For the data that follows, give the number of lines in which "view" appears. Add nothing to it.

=== DATASET ===

===============

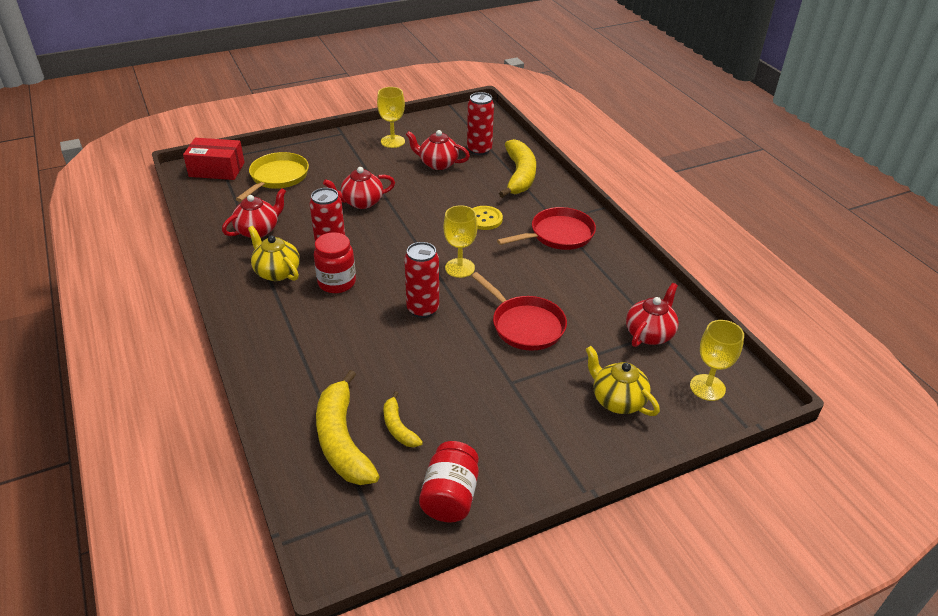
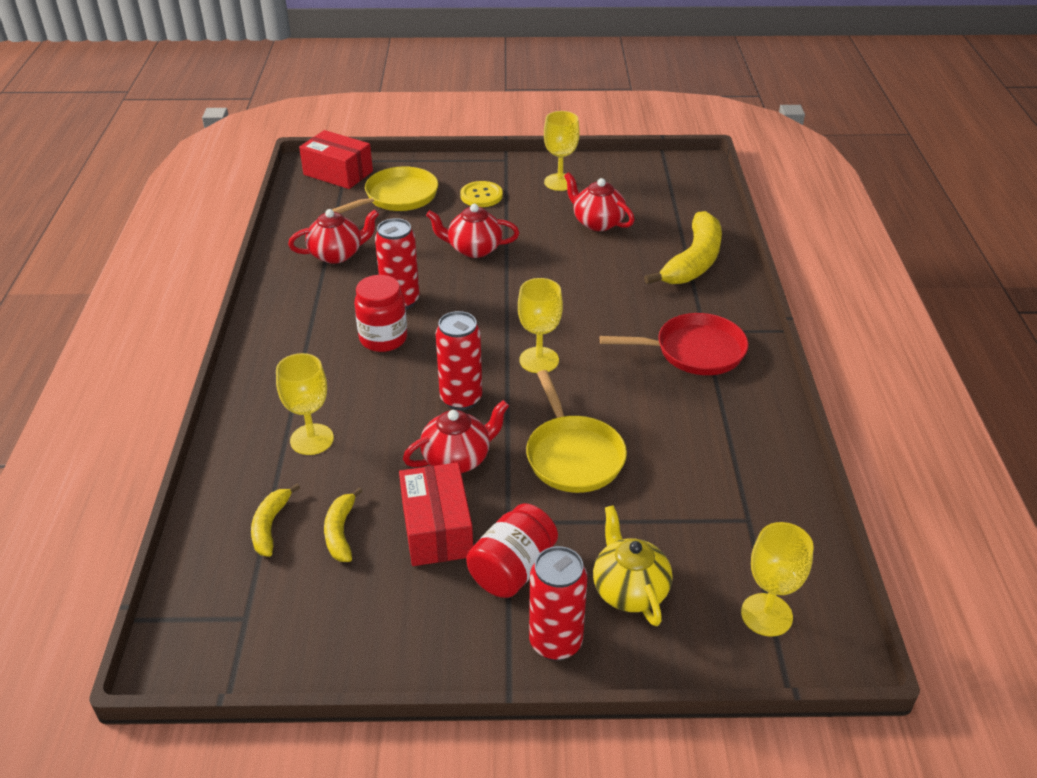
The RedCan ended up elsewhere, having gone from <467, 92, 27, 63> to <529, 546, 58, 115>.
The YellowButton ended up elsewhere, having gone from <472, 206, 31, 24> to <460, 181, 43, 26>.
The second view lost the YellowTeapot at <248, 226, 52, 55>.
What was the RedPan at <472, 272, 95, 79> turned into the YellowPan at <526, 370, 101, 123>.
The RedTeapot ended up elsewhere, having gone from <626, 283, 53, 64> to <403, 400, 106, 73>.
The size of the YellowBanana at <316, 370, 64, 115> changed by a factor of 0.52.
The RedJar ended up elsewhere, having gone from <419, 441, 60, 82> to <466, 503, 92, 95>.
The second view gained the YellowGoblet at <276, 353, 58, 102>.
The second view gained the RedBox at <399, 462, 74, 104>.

===============

=== ANSWER TO THE EXERCISE ===
3